The problem:
All of the data below must be reproduced word for word, but without its images.
——
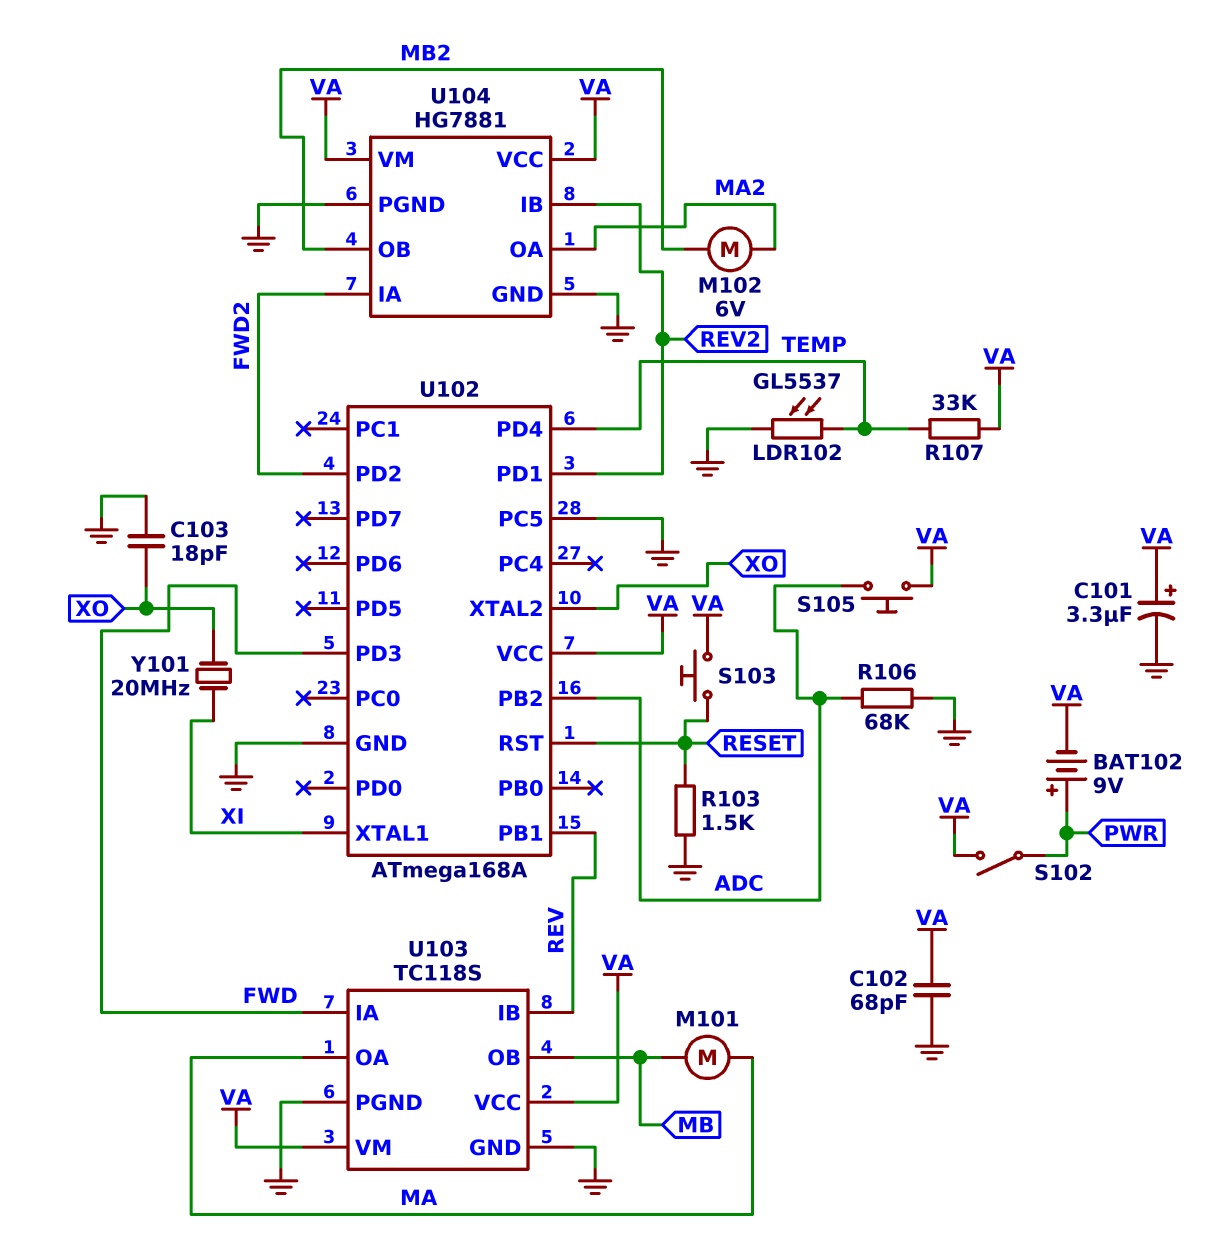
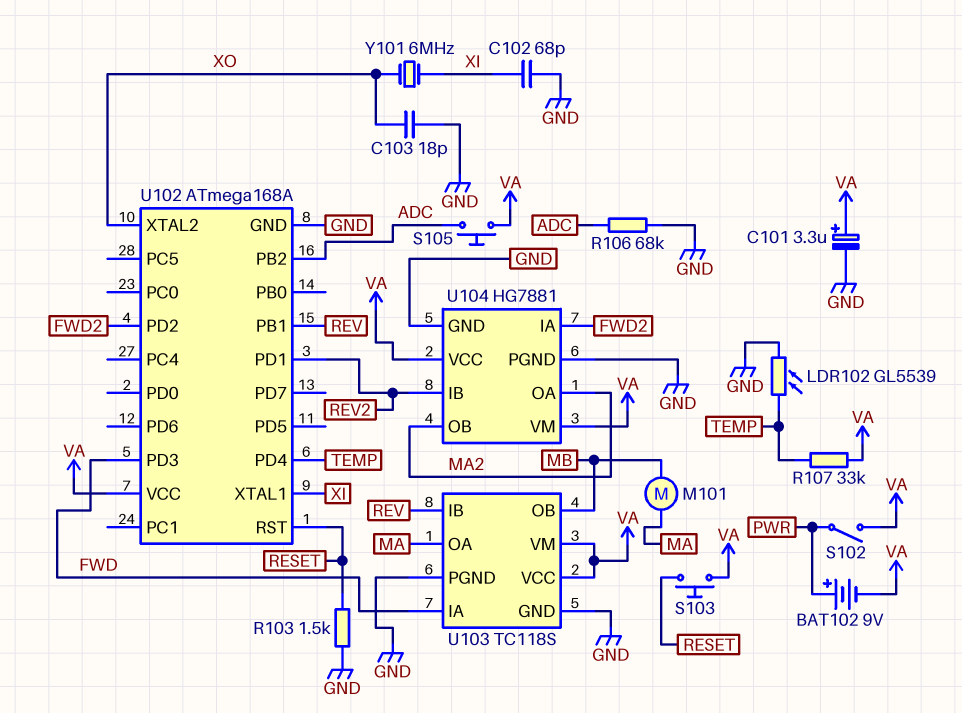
C102: 68pF (GND, VA) -> 68pF (GND, XI)
LDR102: GL5537 (GND, TEMP) -> GL5539 (GND, TEMP)
M102: motor 6V (MA2, MB2) -> none
U102 pin PC5: GND -> none
U104 pin OB: MB2 -> MA2
Y101: 20MHz (XI, XO) -> 6MHz (XI, XO)

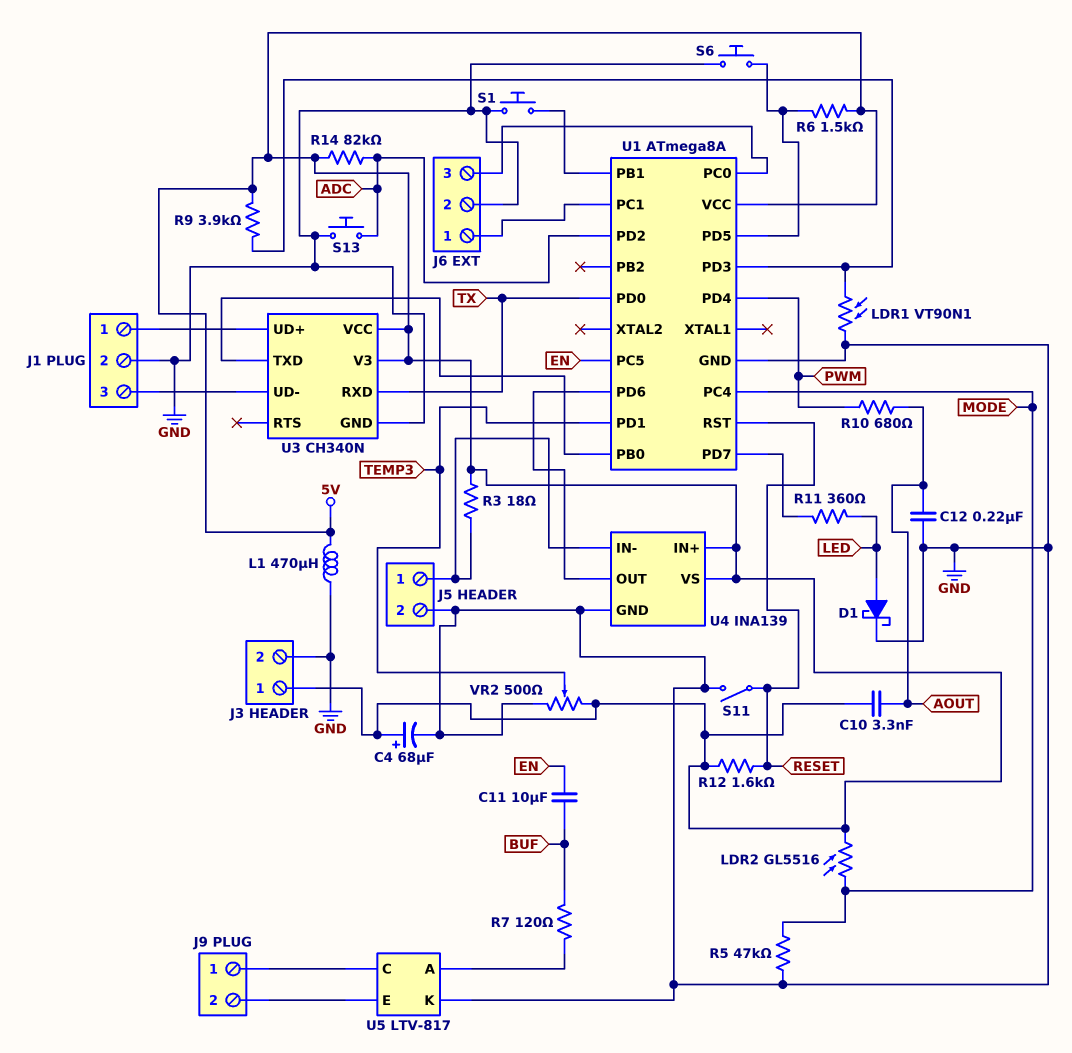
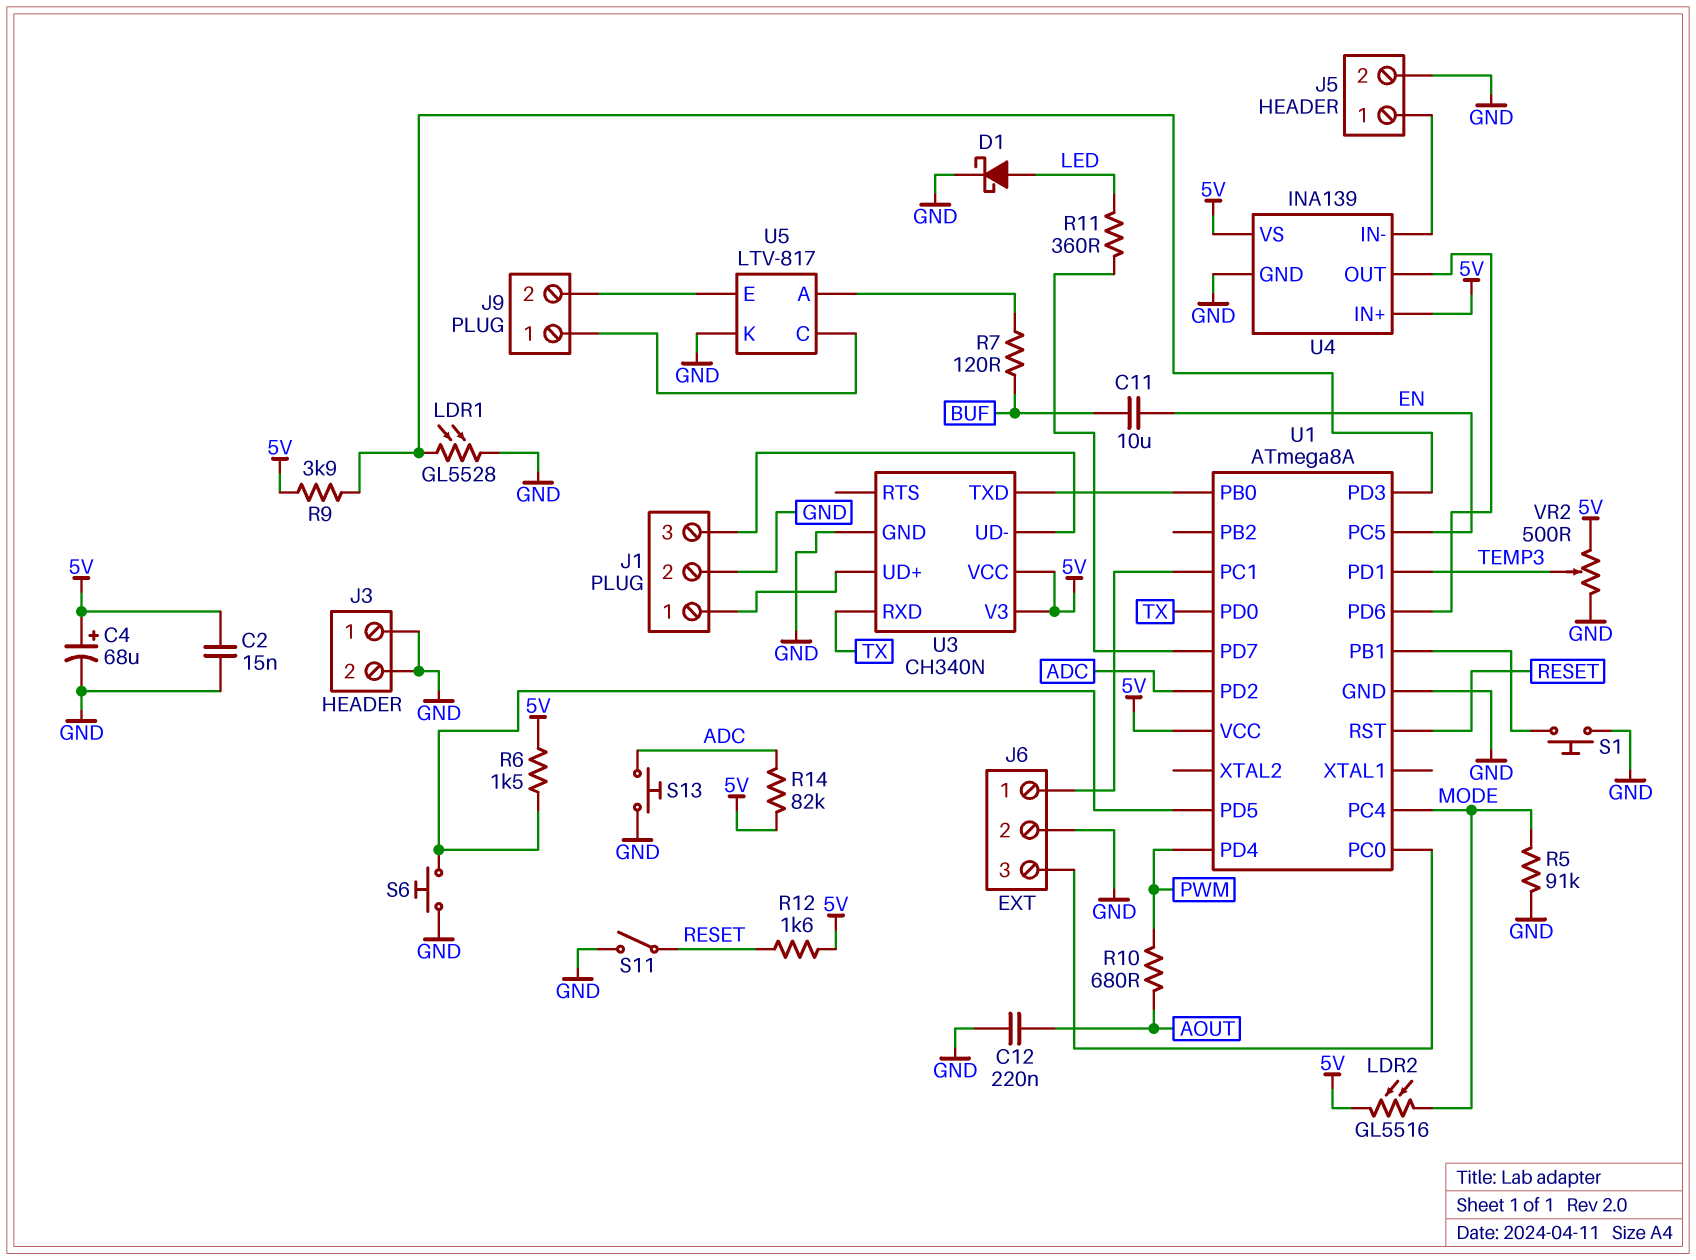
C2: none -> 15nF (5V, GND)
C10: 3.3nF (5V, AOUT) -> none
J3 pin 1: 5V -> GND
L1: 470uH (5V, GND) -> none
LDR1: VT90N1 (GND, U1/PD3) -> GL5528 (GND, U1/PD3)
R3: 18 (5V, J5/1) -> none
R5: 47k (GND, MODE) -> 91k (GND, MODE)

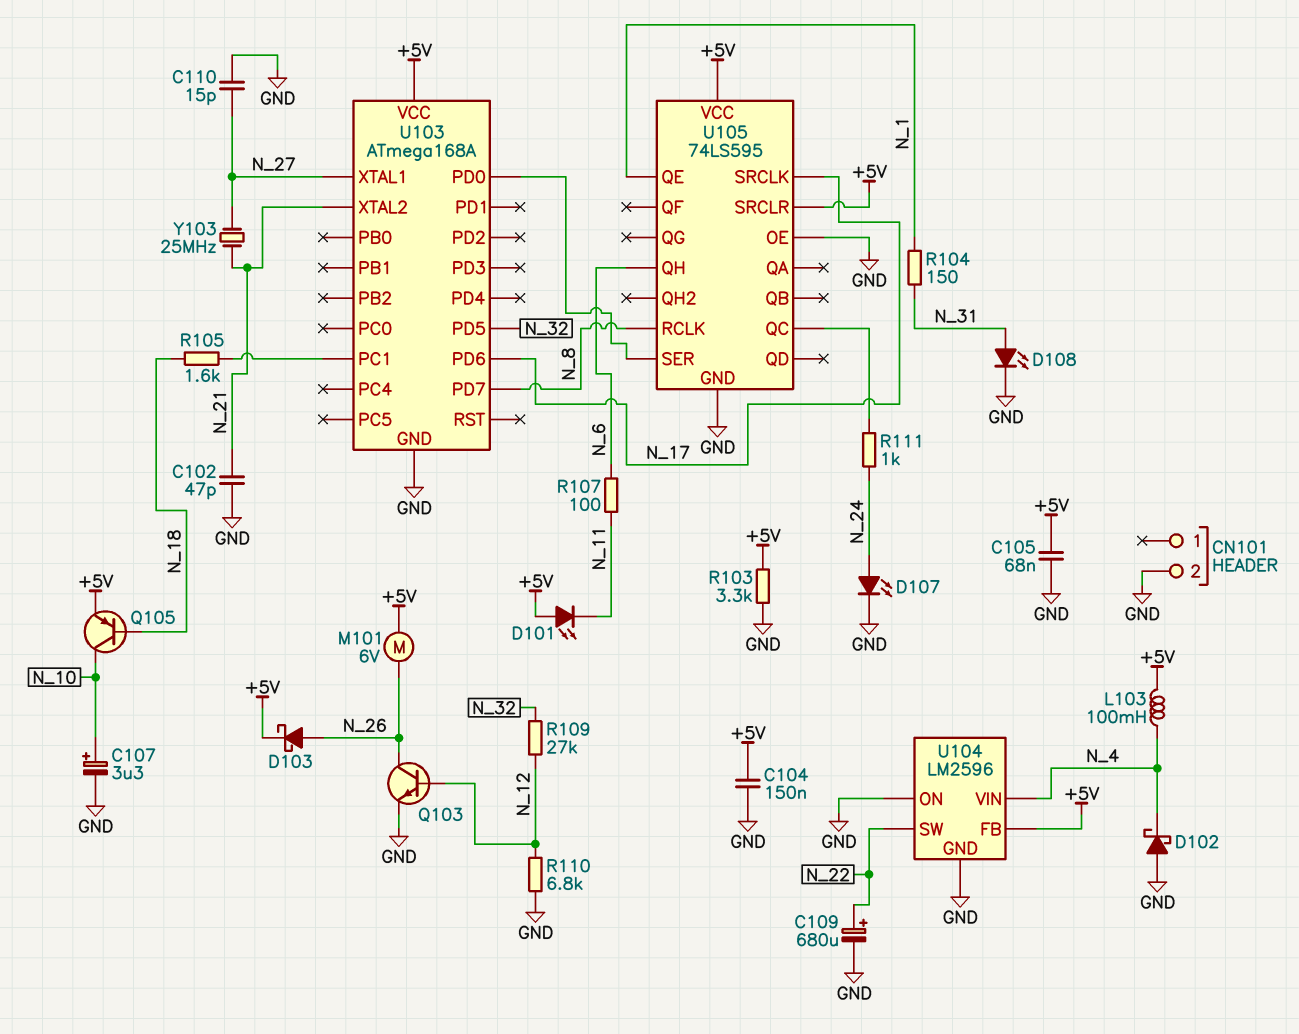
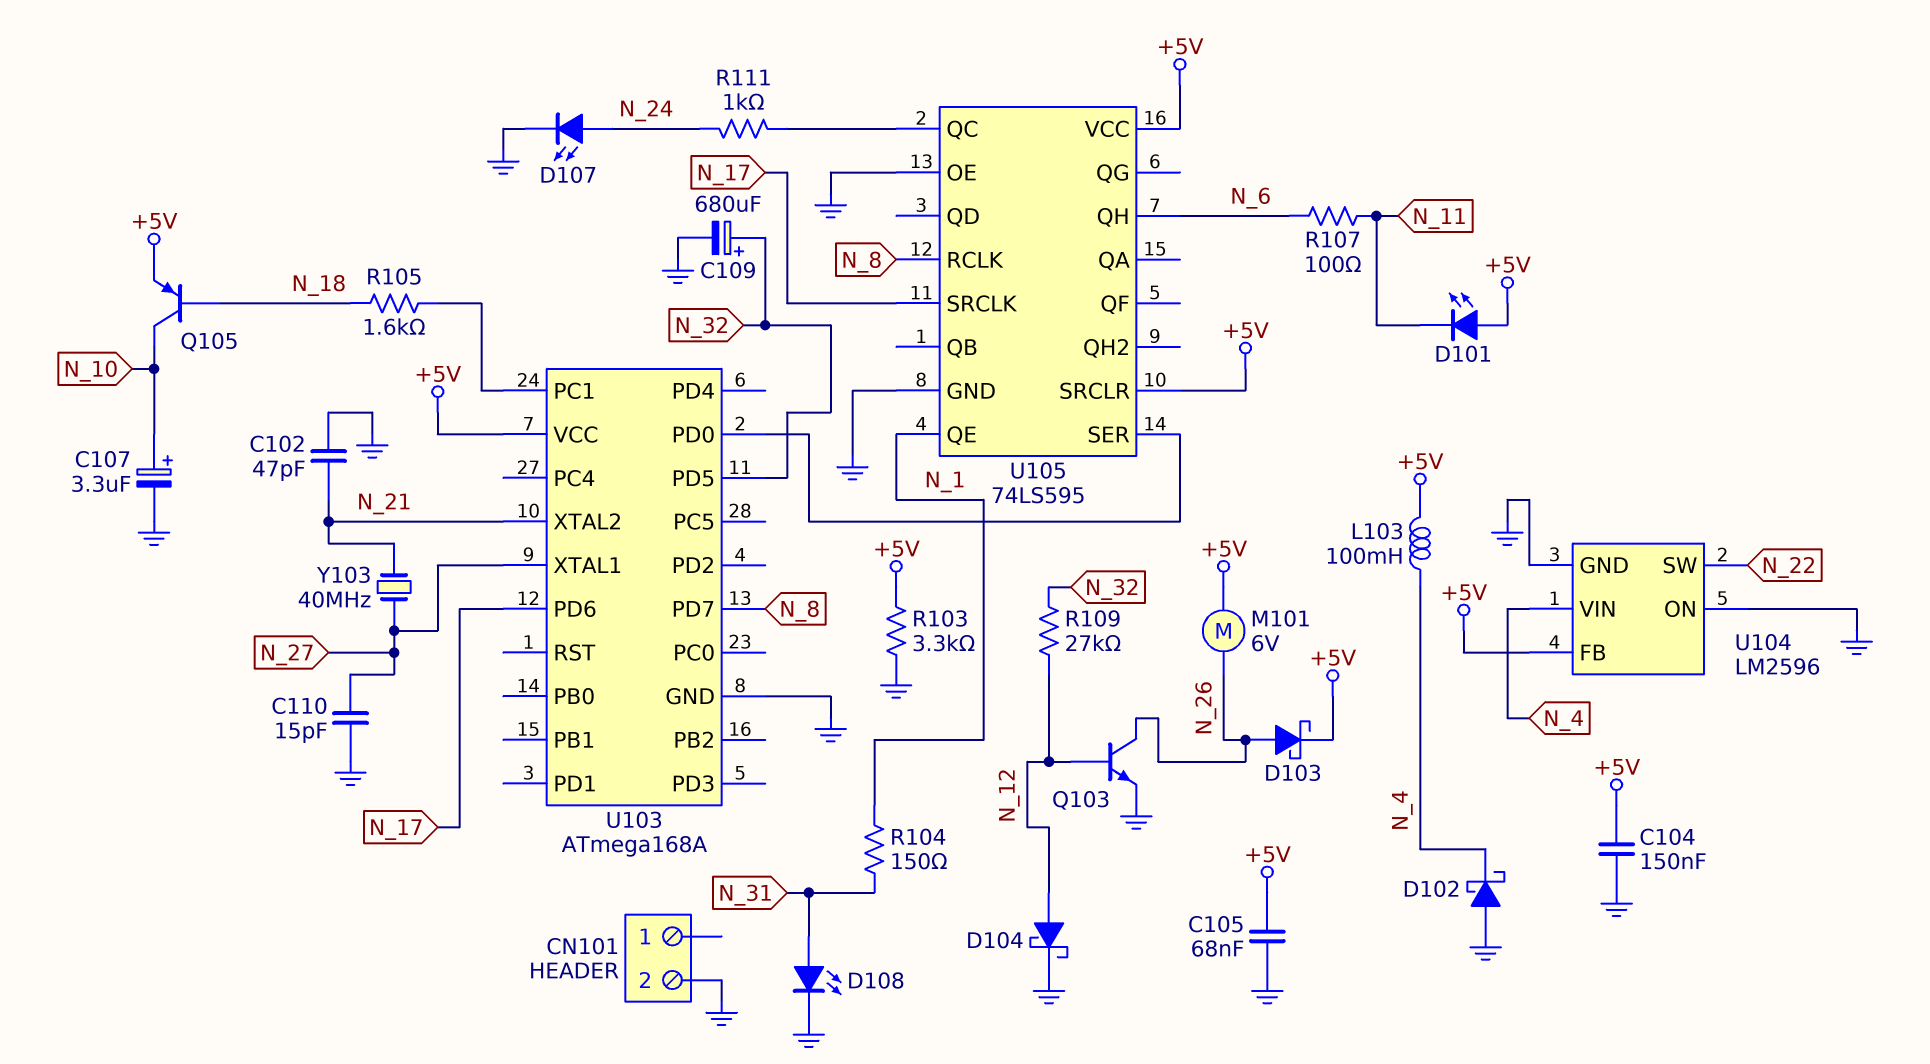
C109: 680uF (plus N_22, minus GND) -> 680uF (plus N_32, minus GND)
D104: none -> schottky (A N_12, K GND)
R110: 6.8k (GND, N_12) -> none
Y103: 25MHz (N_21, N_27) -> 40MHz (N_21, N_27)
——
Result of the task:
C102: 68pF (GND, VA) -> 68pF (GND, XI)
LDR102: GL5537 (GND, TEMP) -> GL5539 (GND, TEMP)
M102: motor 6V (MA2, MB2) -> none
U102 pin PC5: GND -> none
U104 pin OB: MB2 -> MA2
Y101: 20MHz (XI, XO) -> 6MHz (XI, XO)

C2: none -> 15nF (5V, GND)
C10: 3.3nF (5V, AOUT) -> none
J3 pin 1: 5V -> GND
L1: 470uH (5V, GND) -> none
LDR1: VT90N1 (GND, U1/PD3) -> GL5528 (GND, U1/PD3)
R3: 18 (5V, J5/1) -> none
R5: 47k (GND, MODE) -> 91k (GND, MODE)

C109: 680uF (plus N_22, minus GND) -> 680uF (plus N_32, minus GND)
D104: none -> schottky (A N_12, K GND)
R110: 6.8k (GND, N_12) -> none
Y103: 25MHz (N_21, N_27) -> 40MHz (N_21, N_27)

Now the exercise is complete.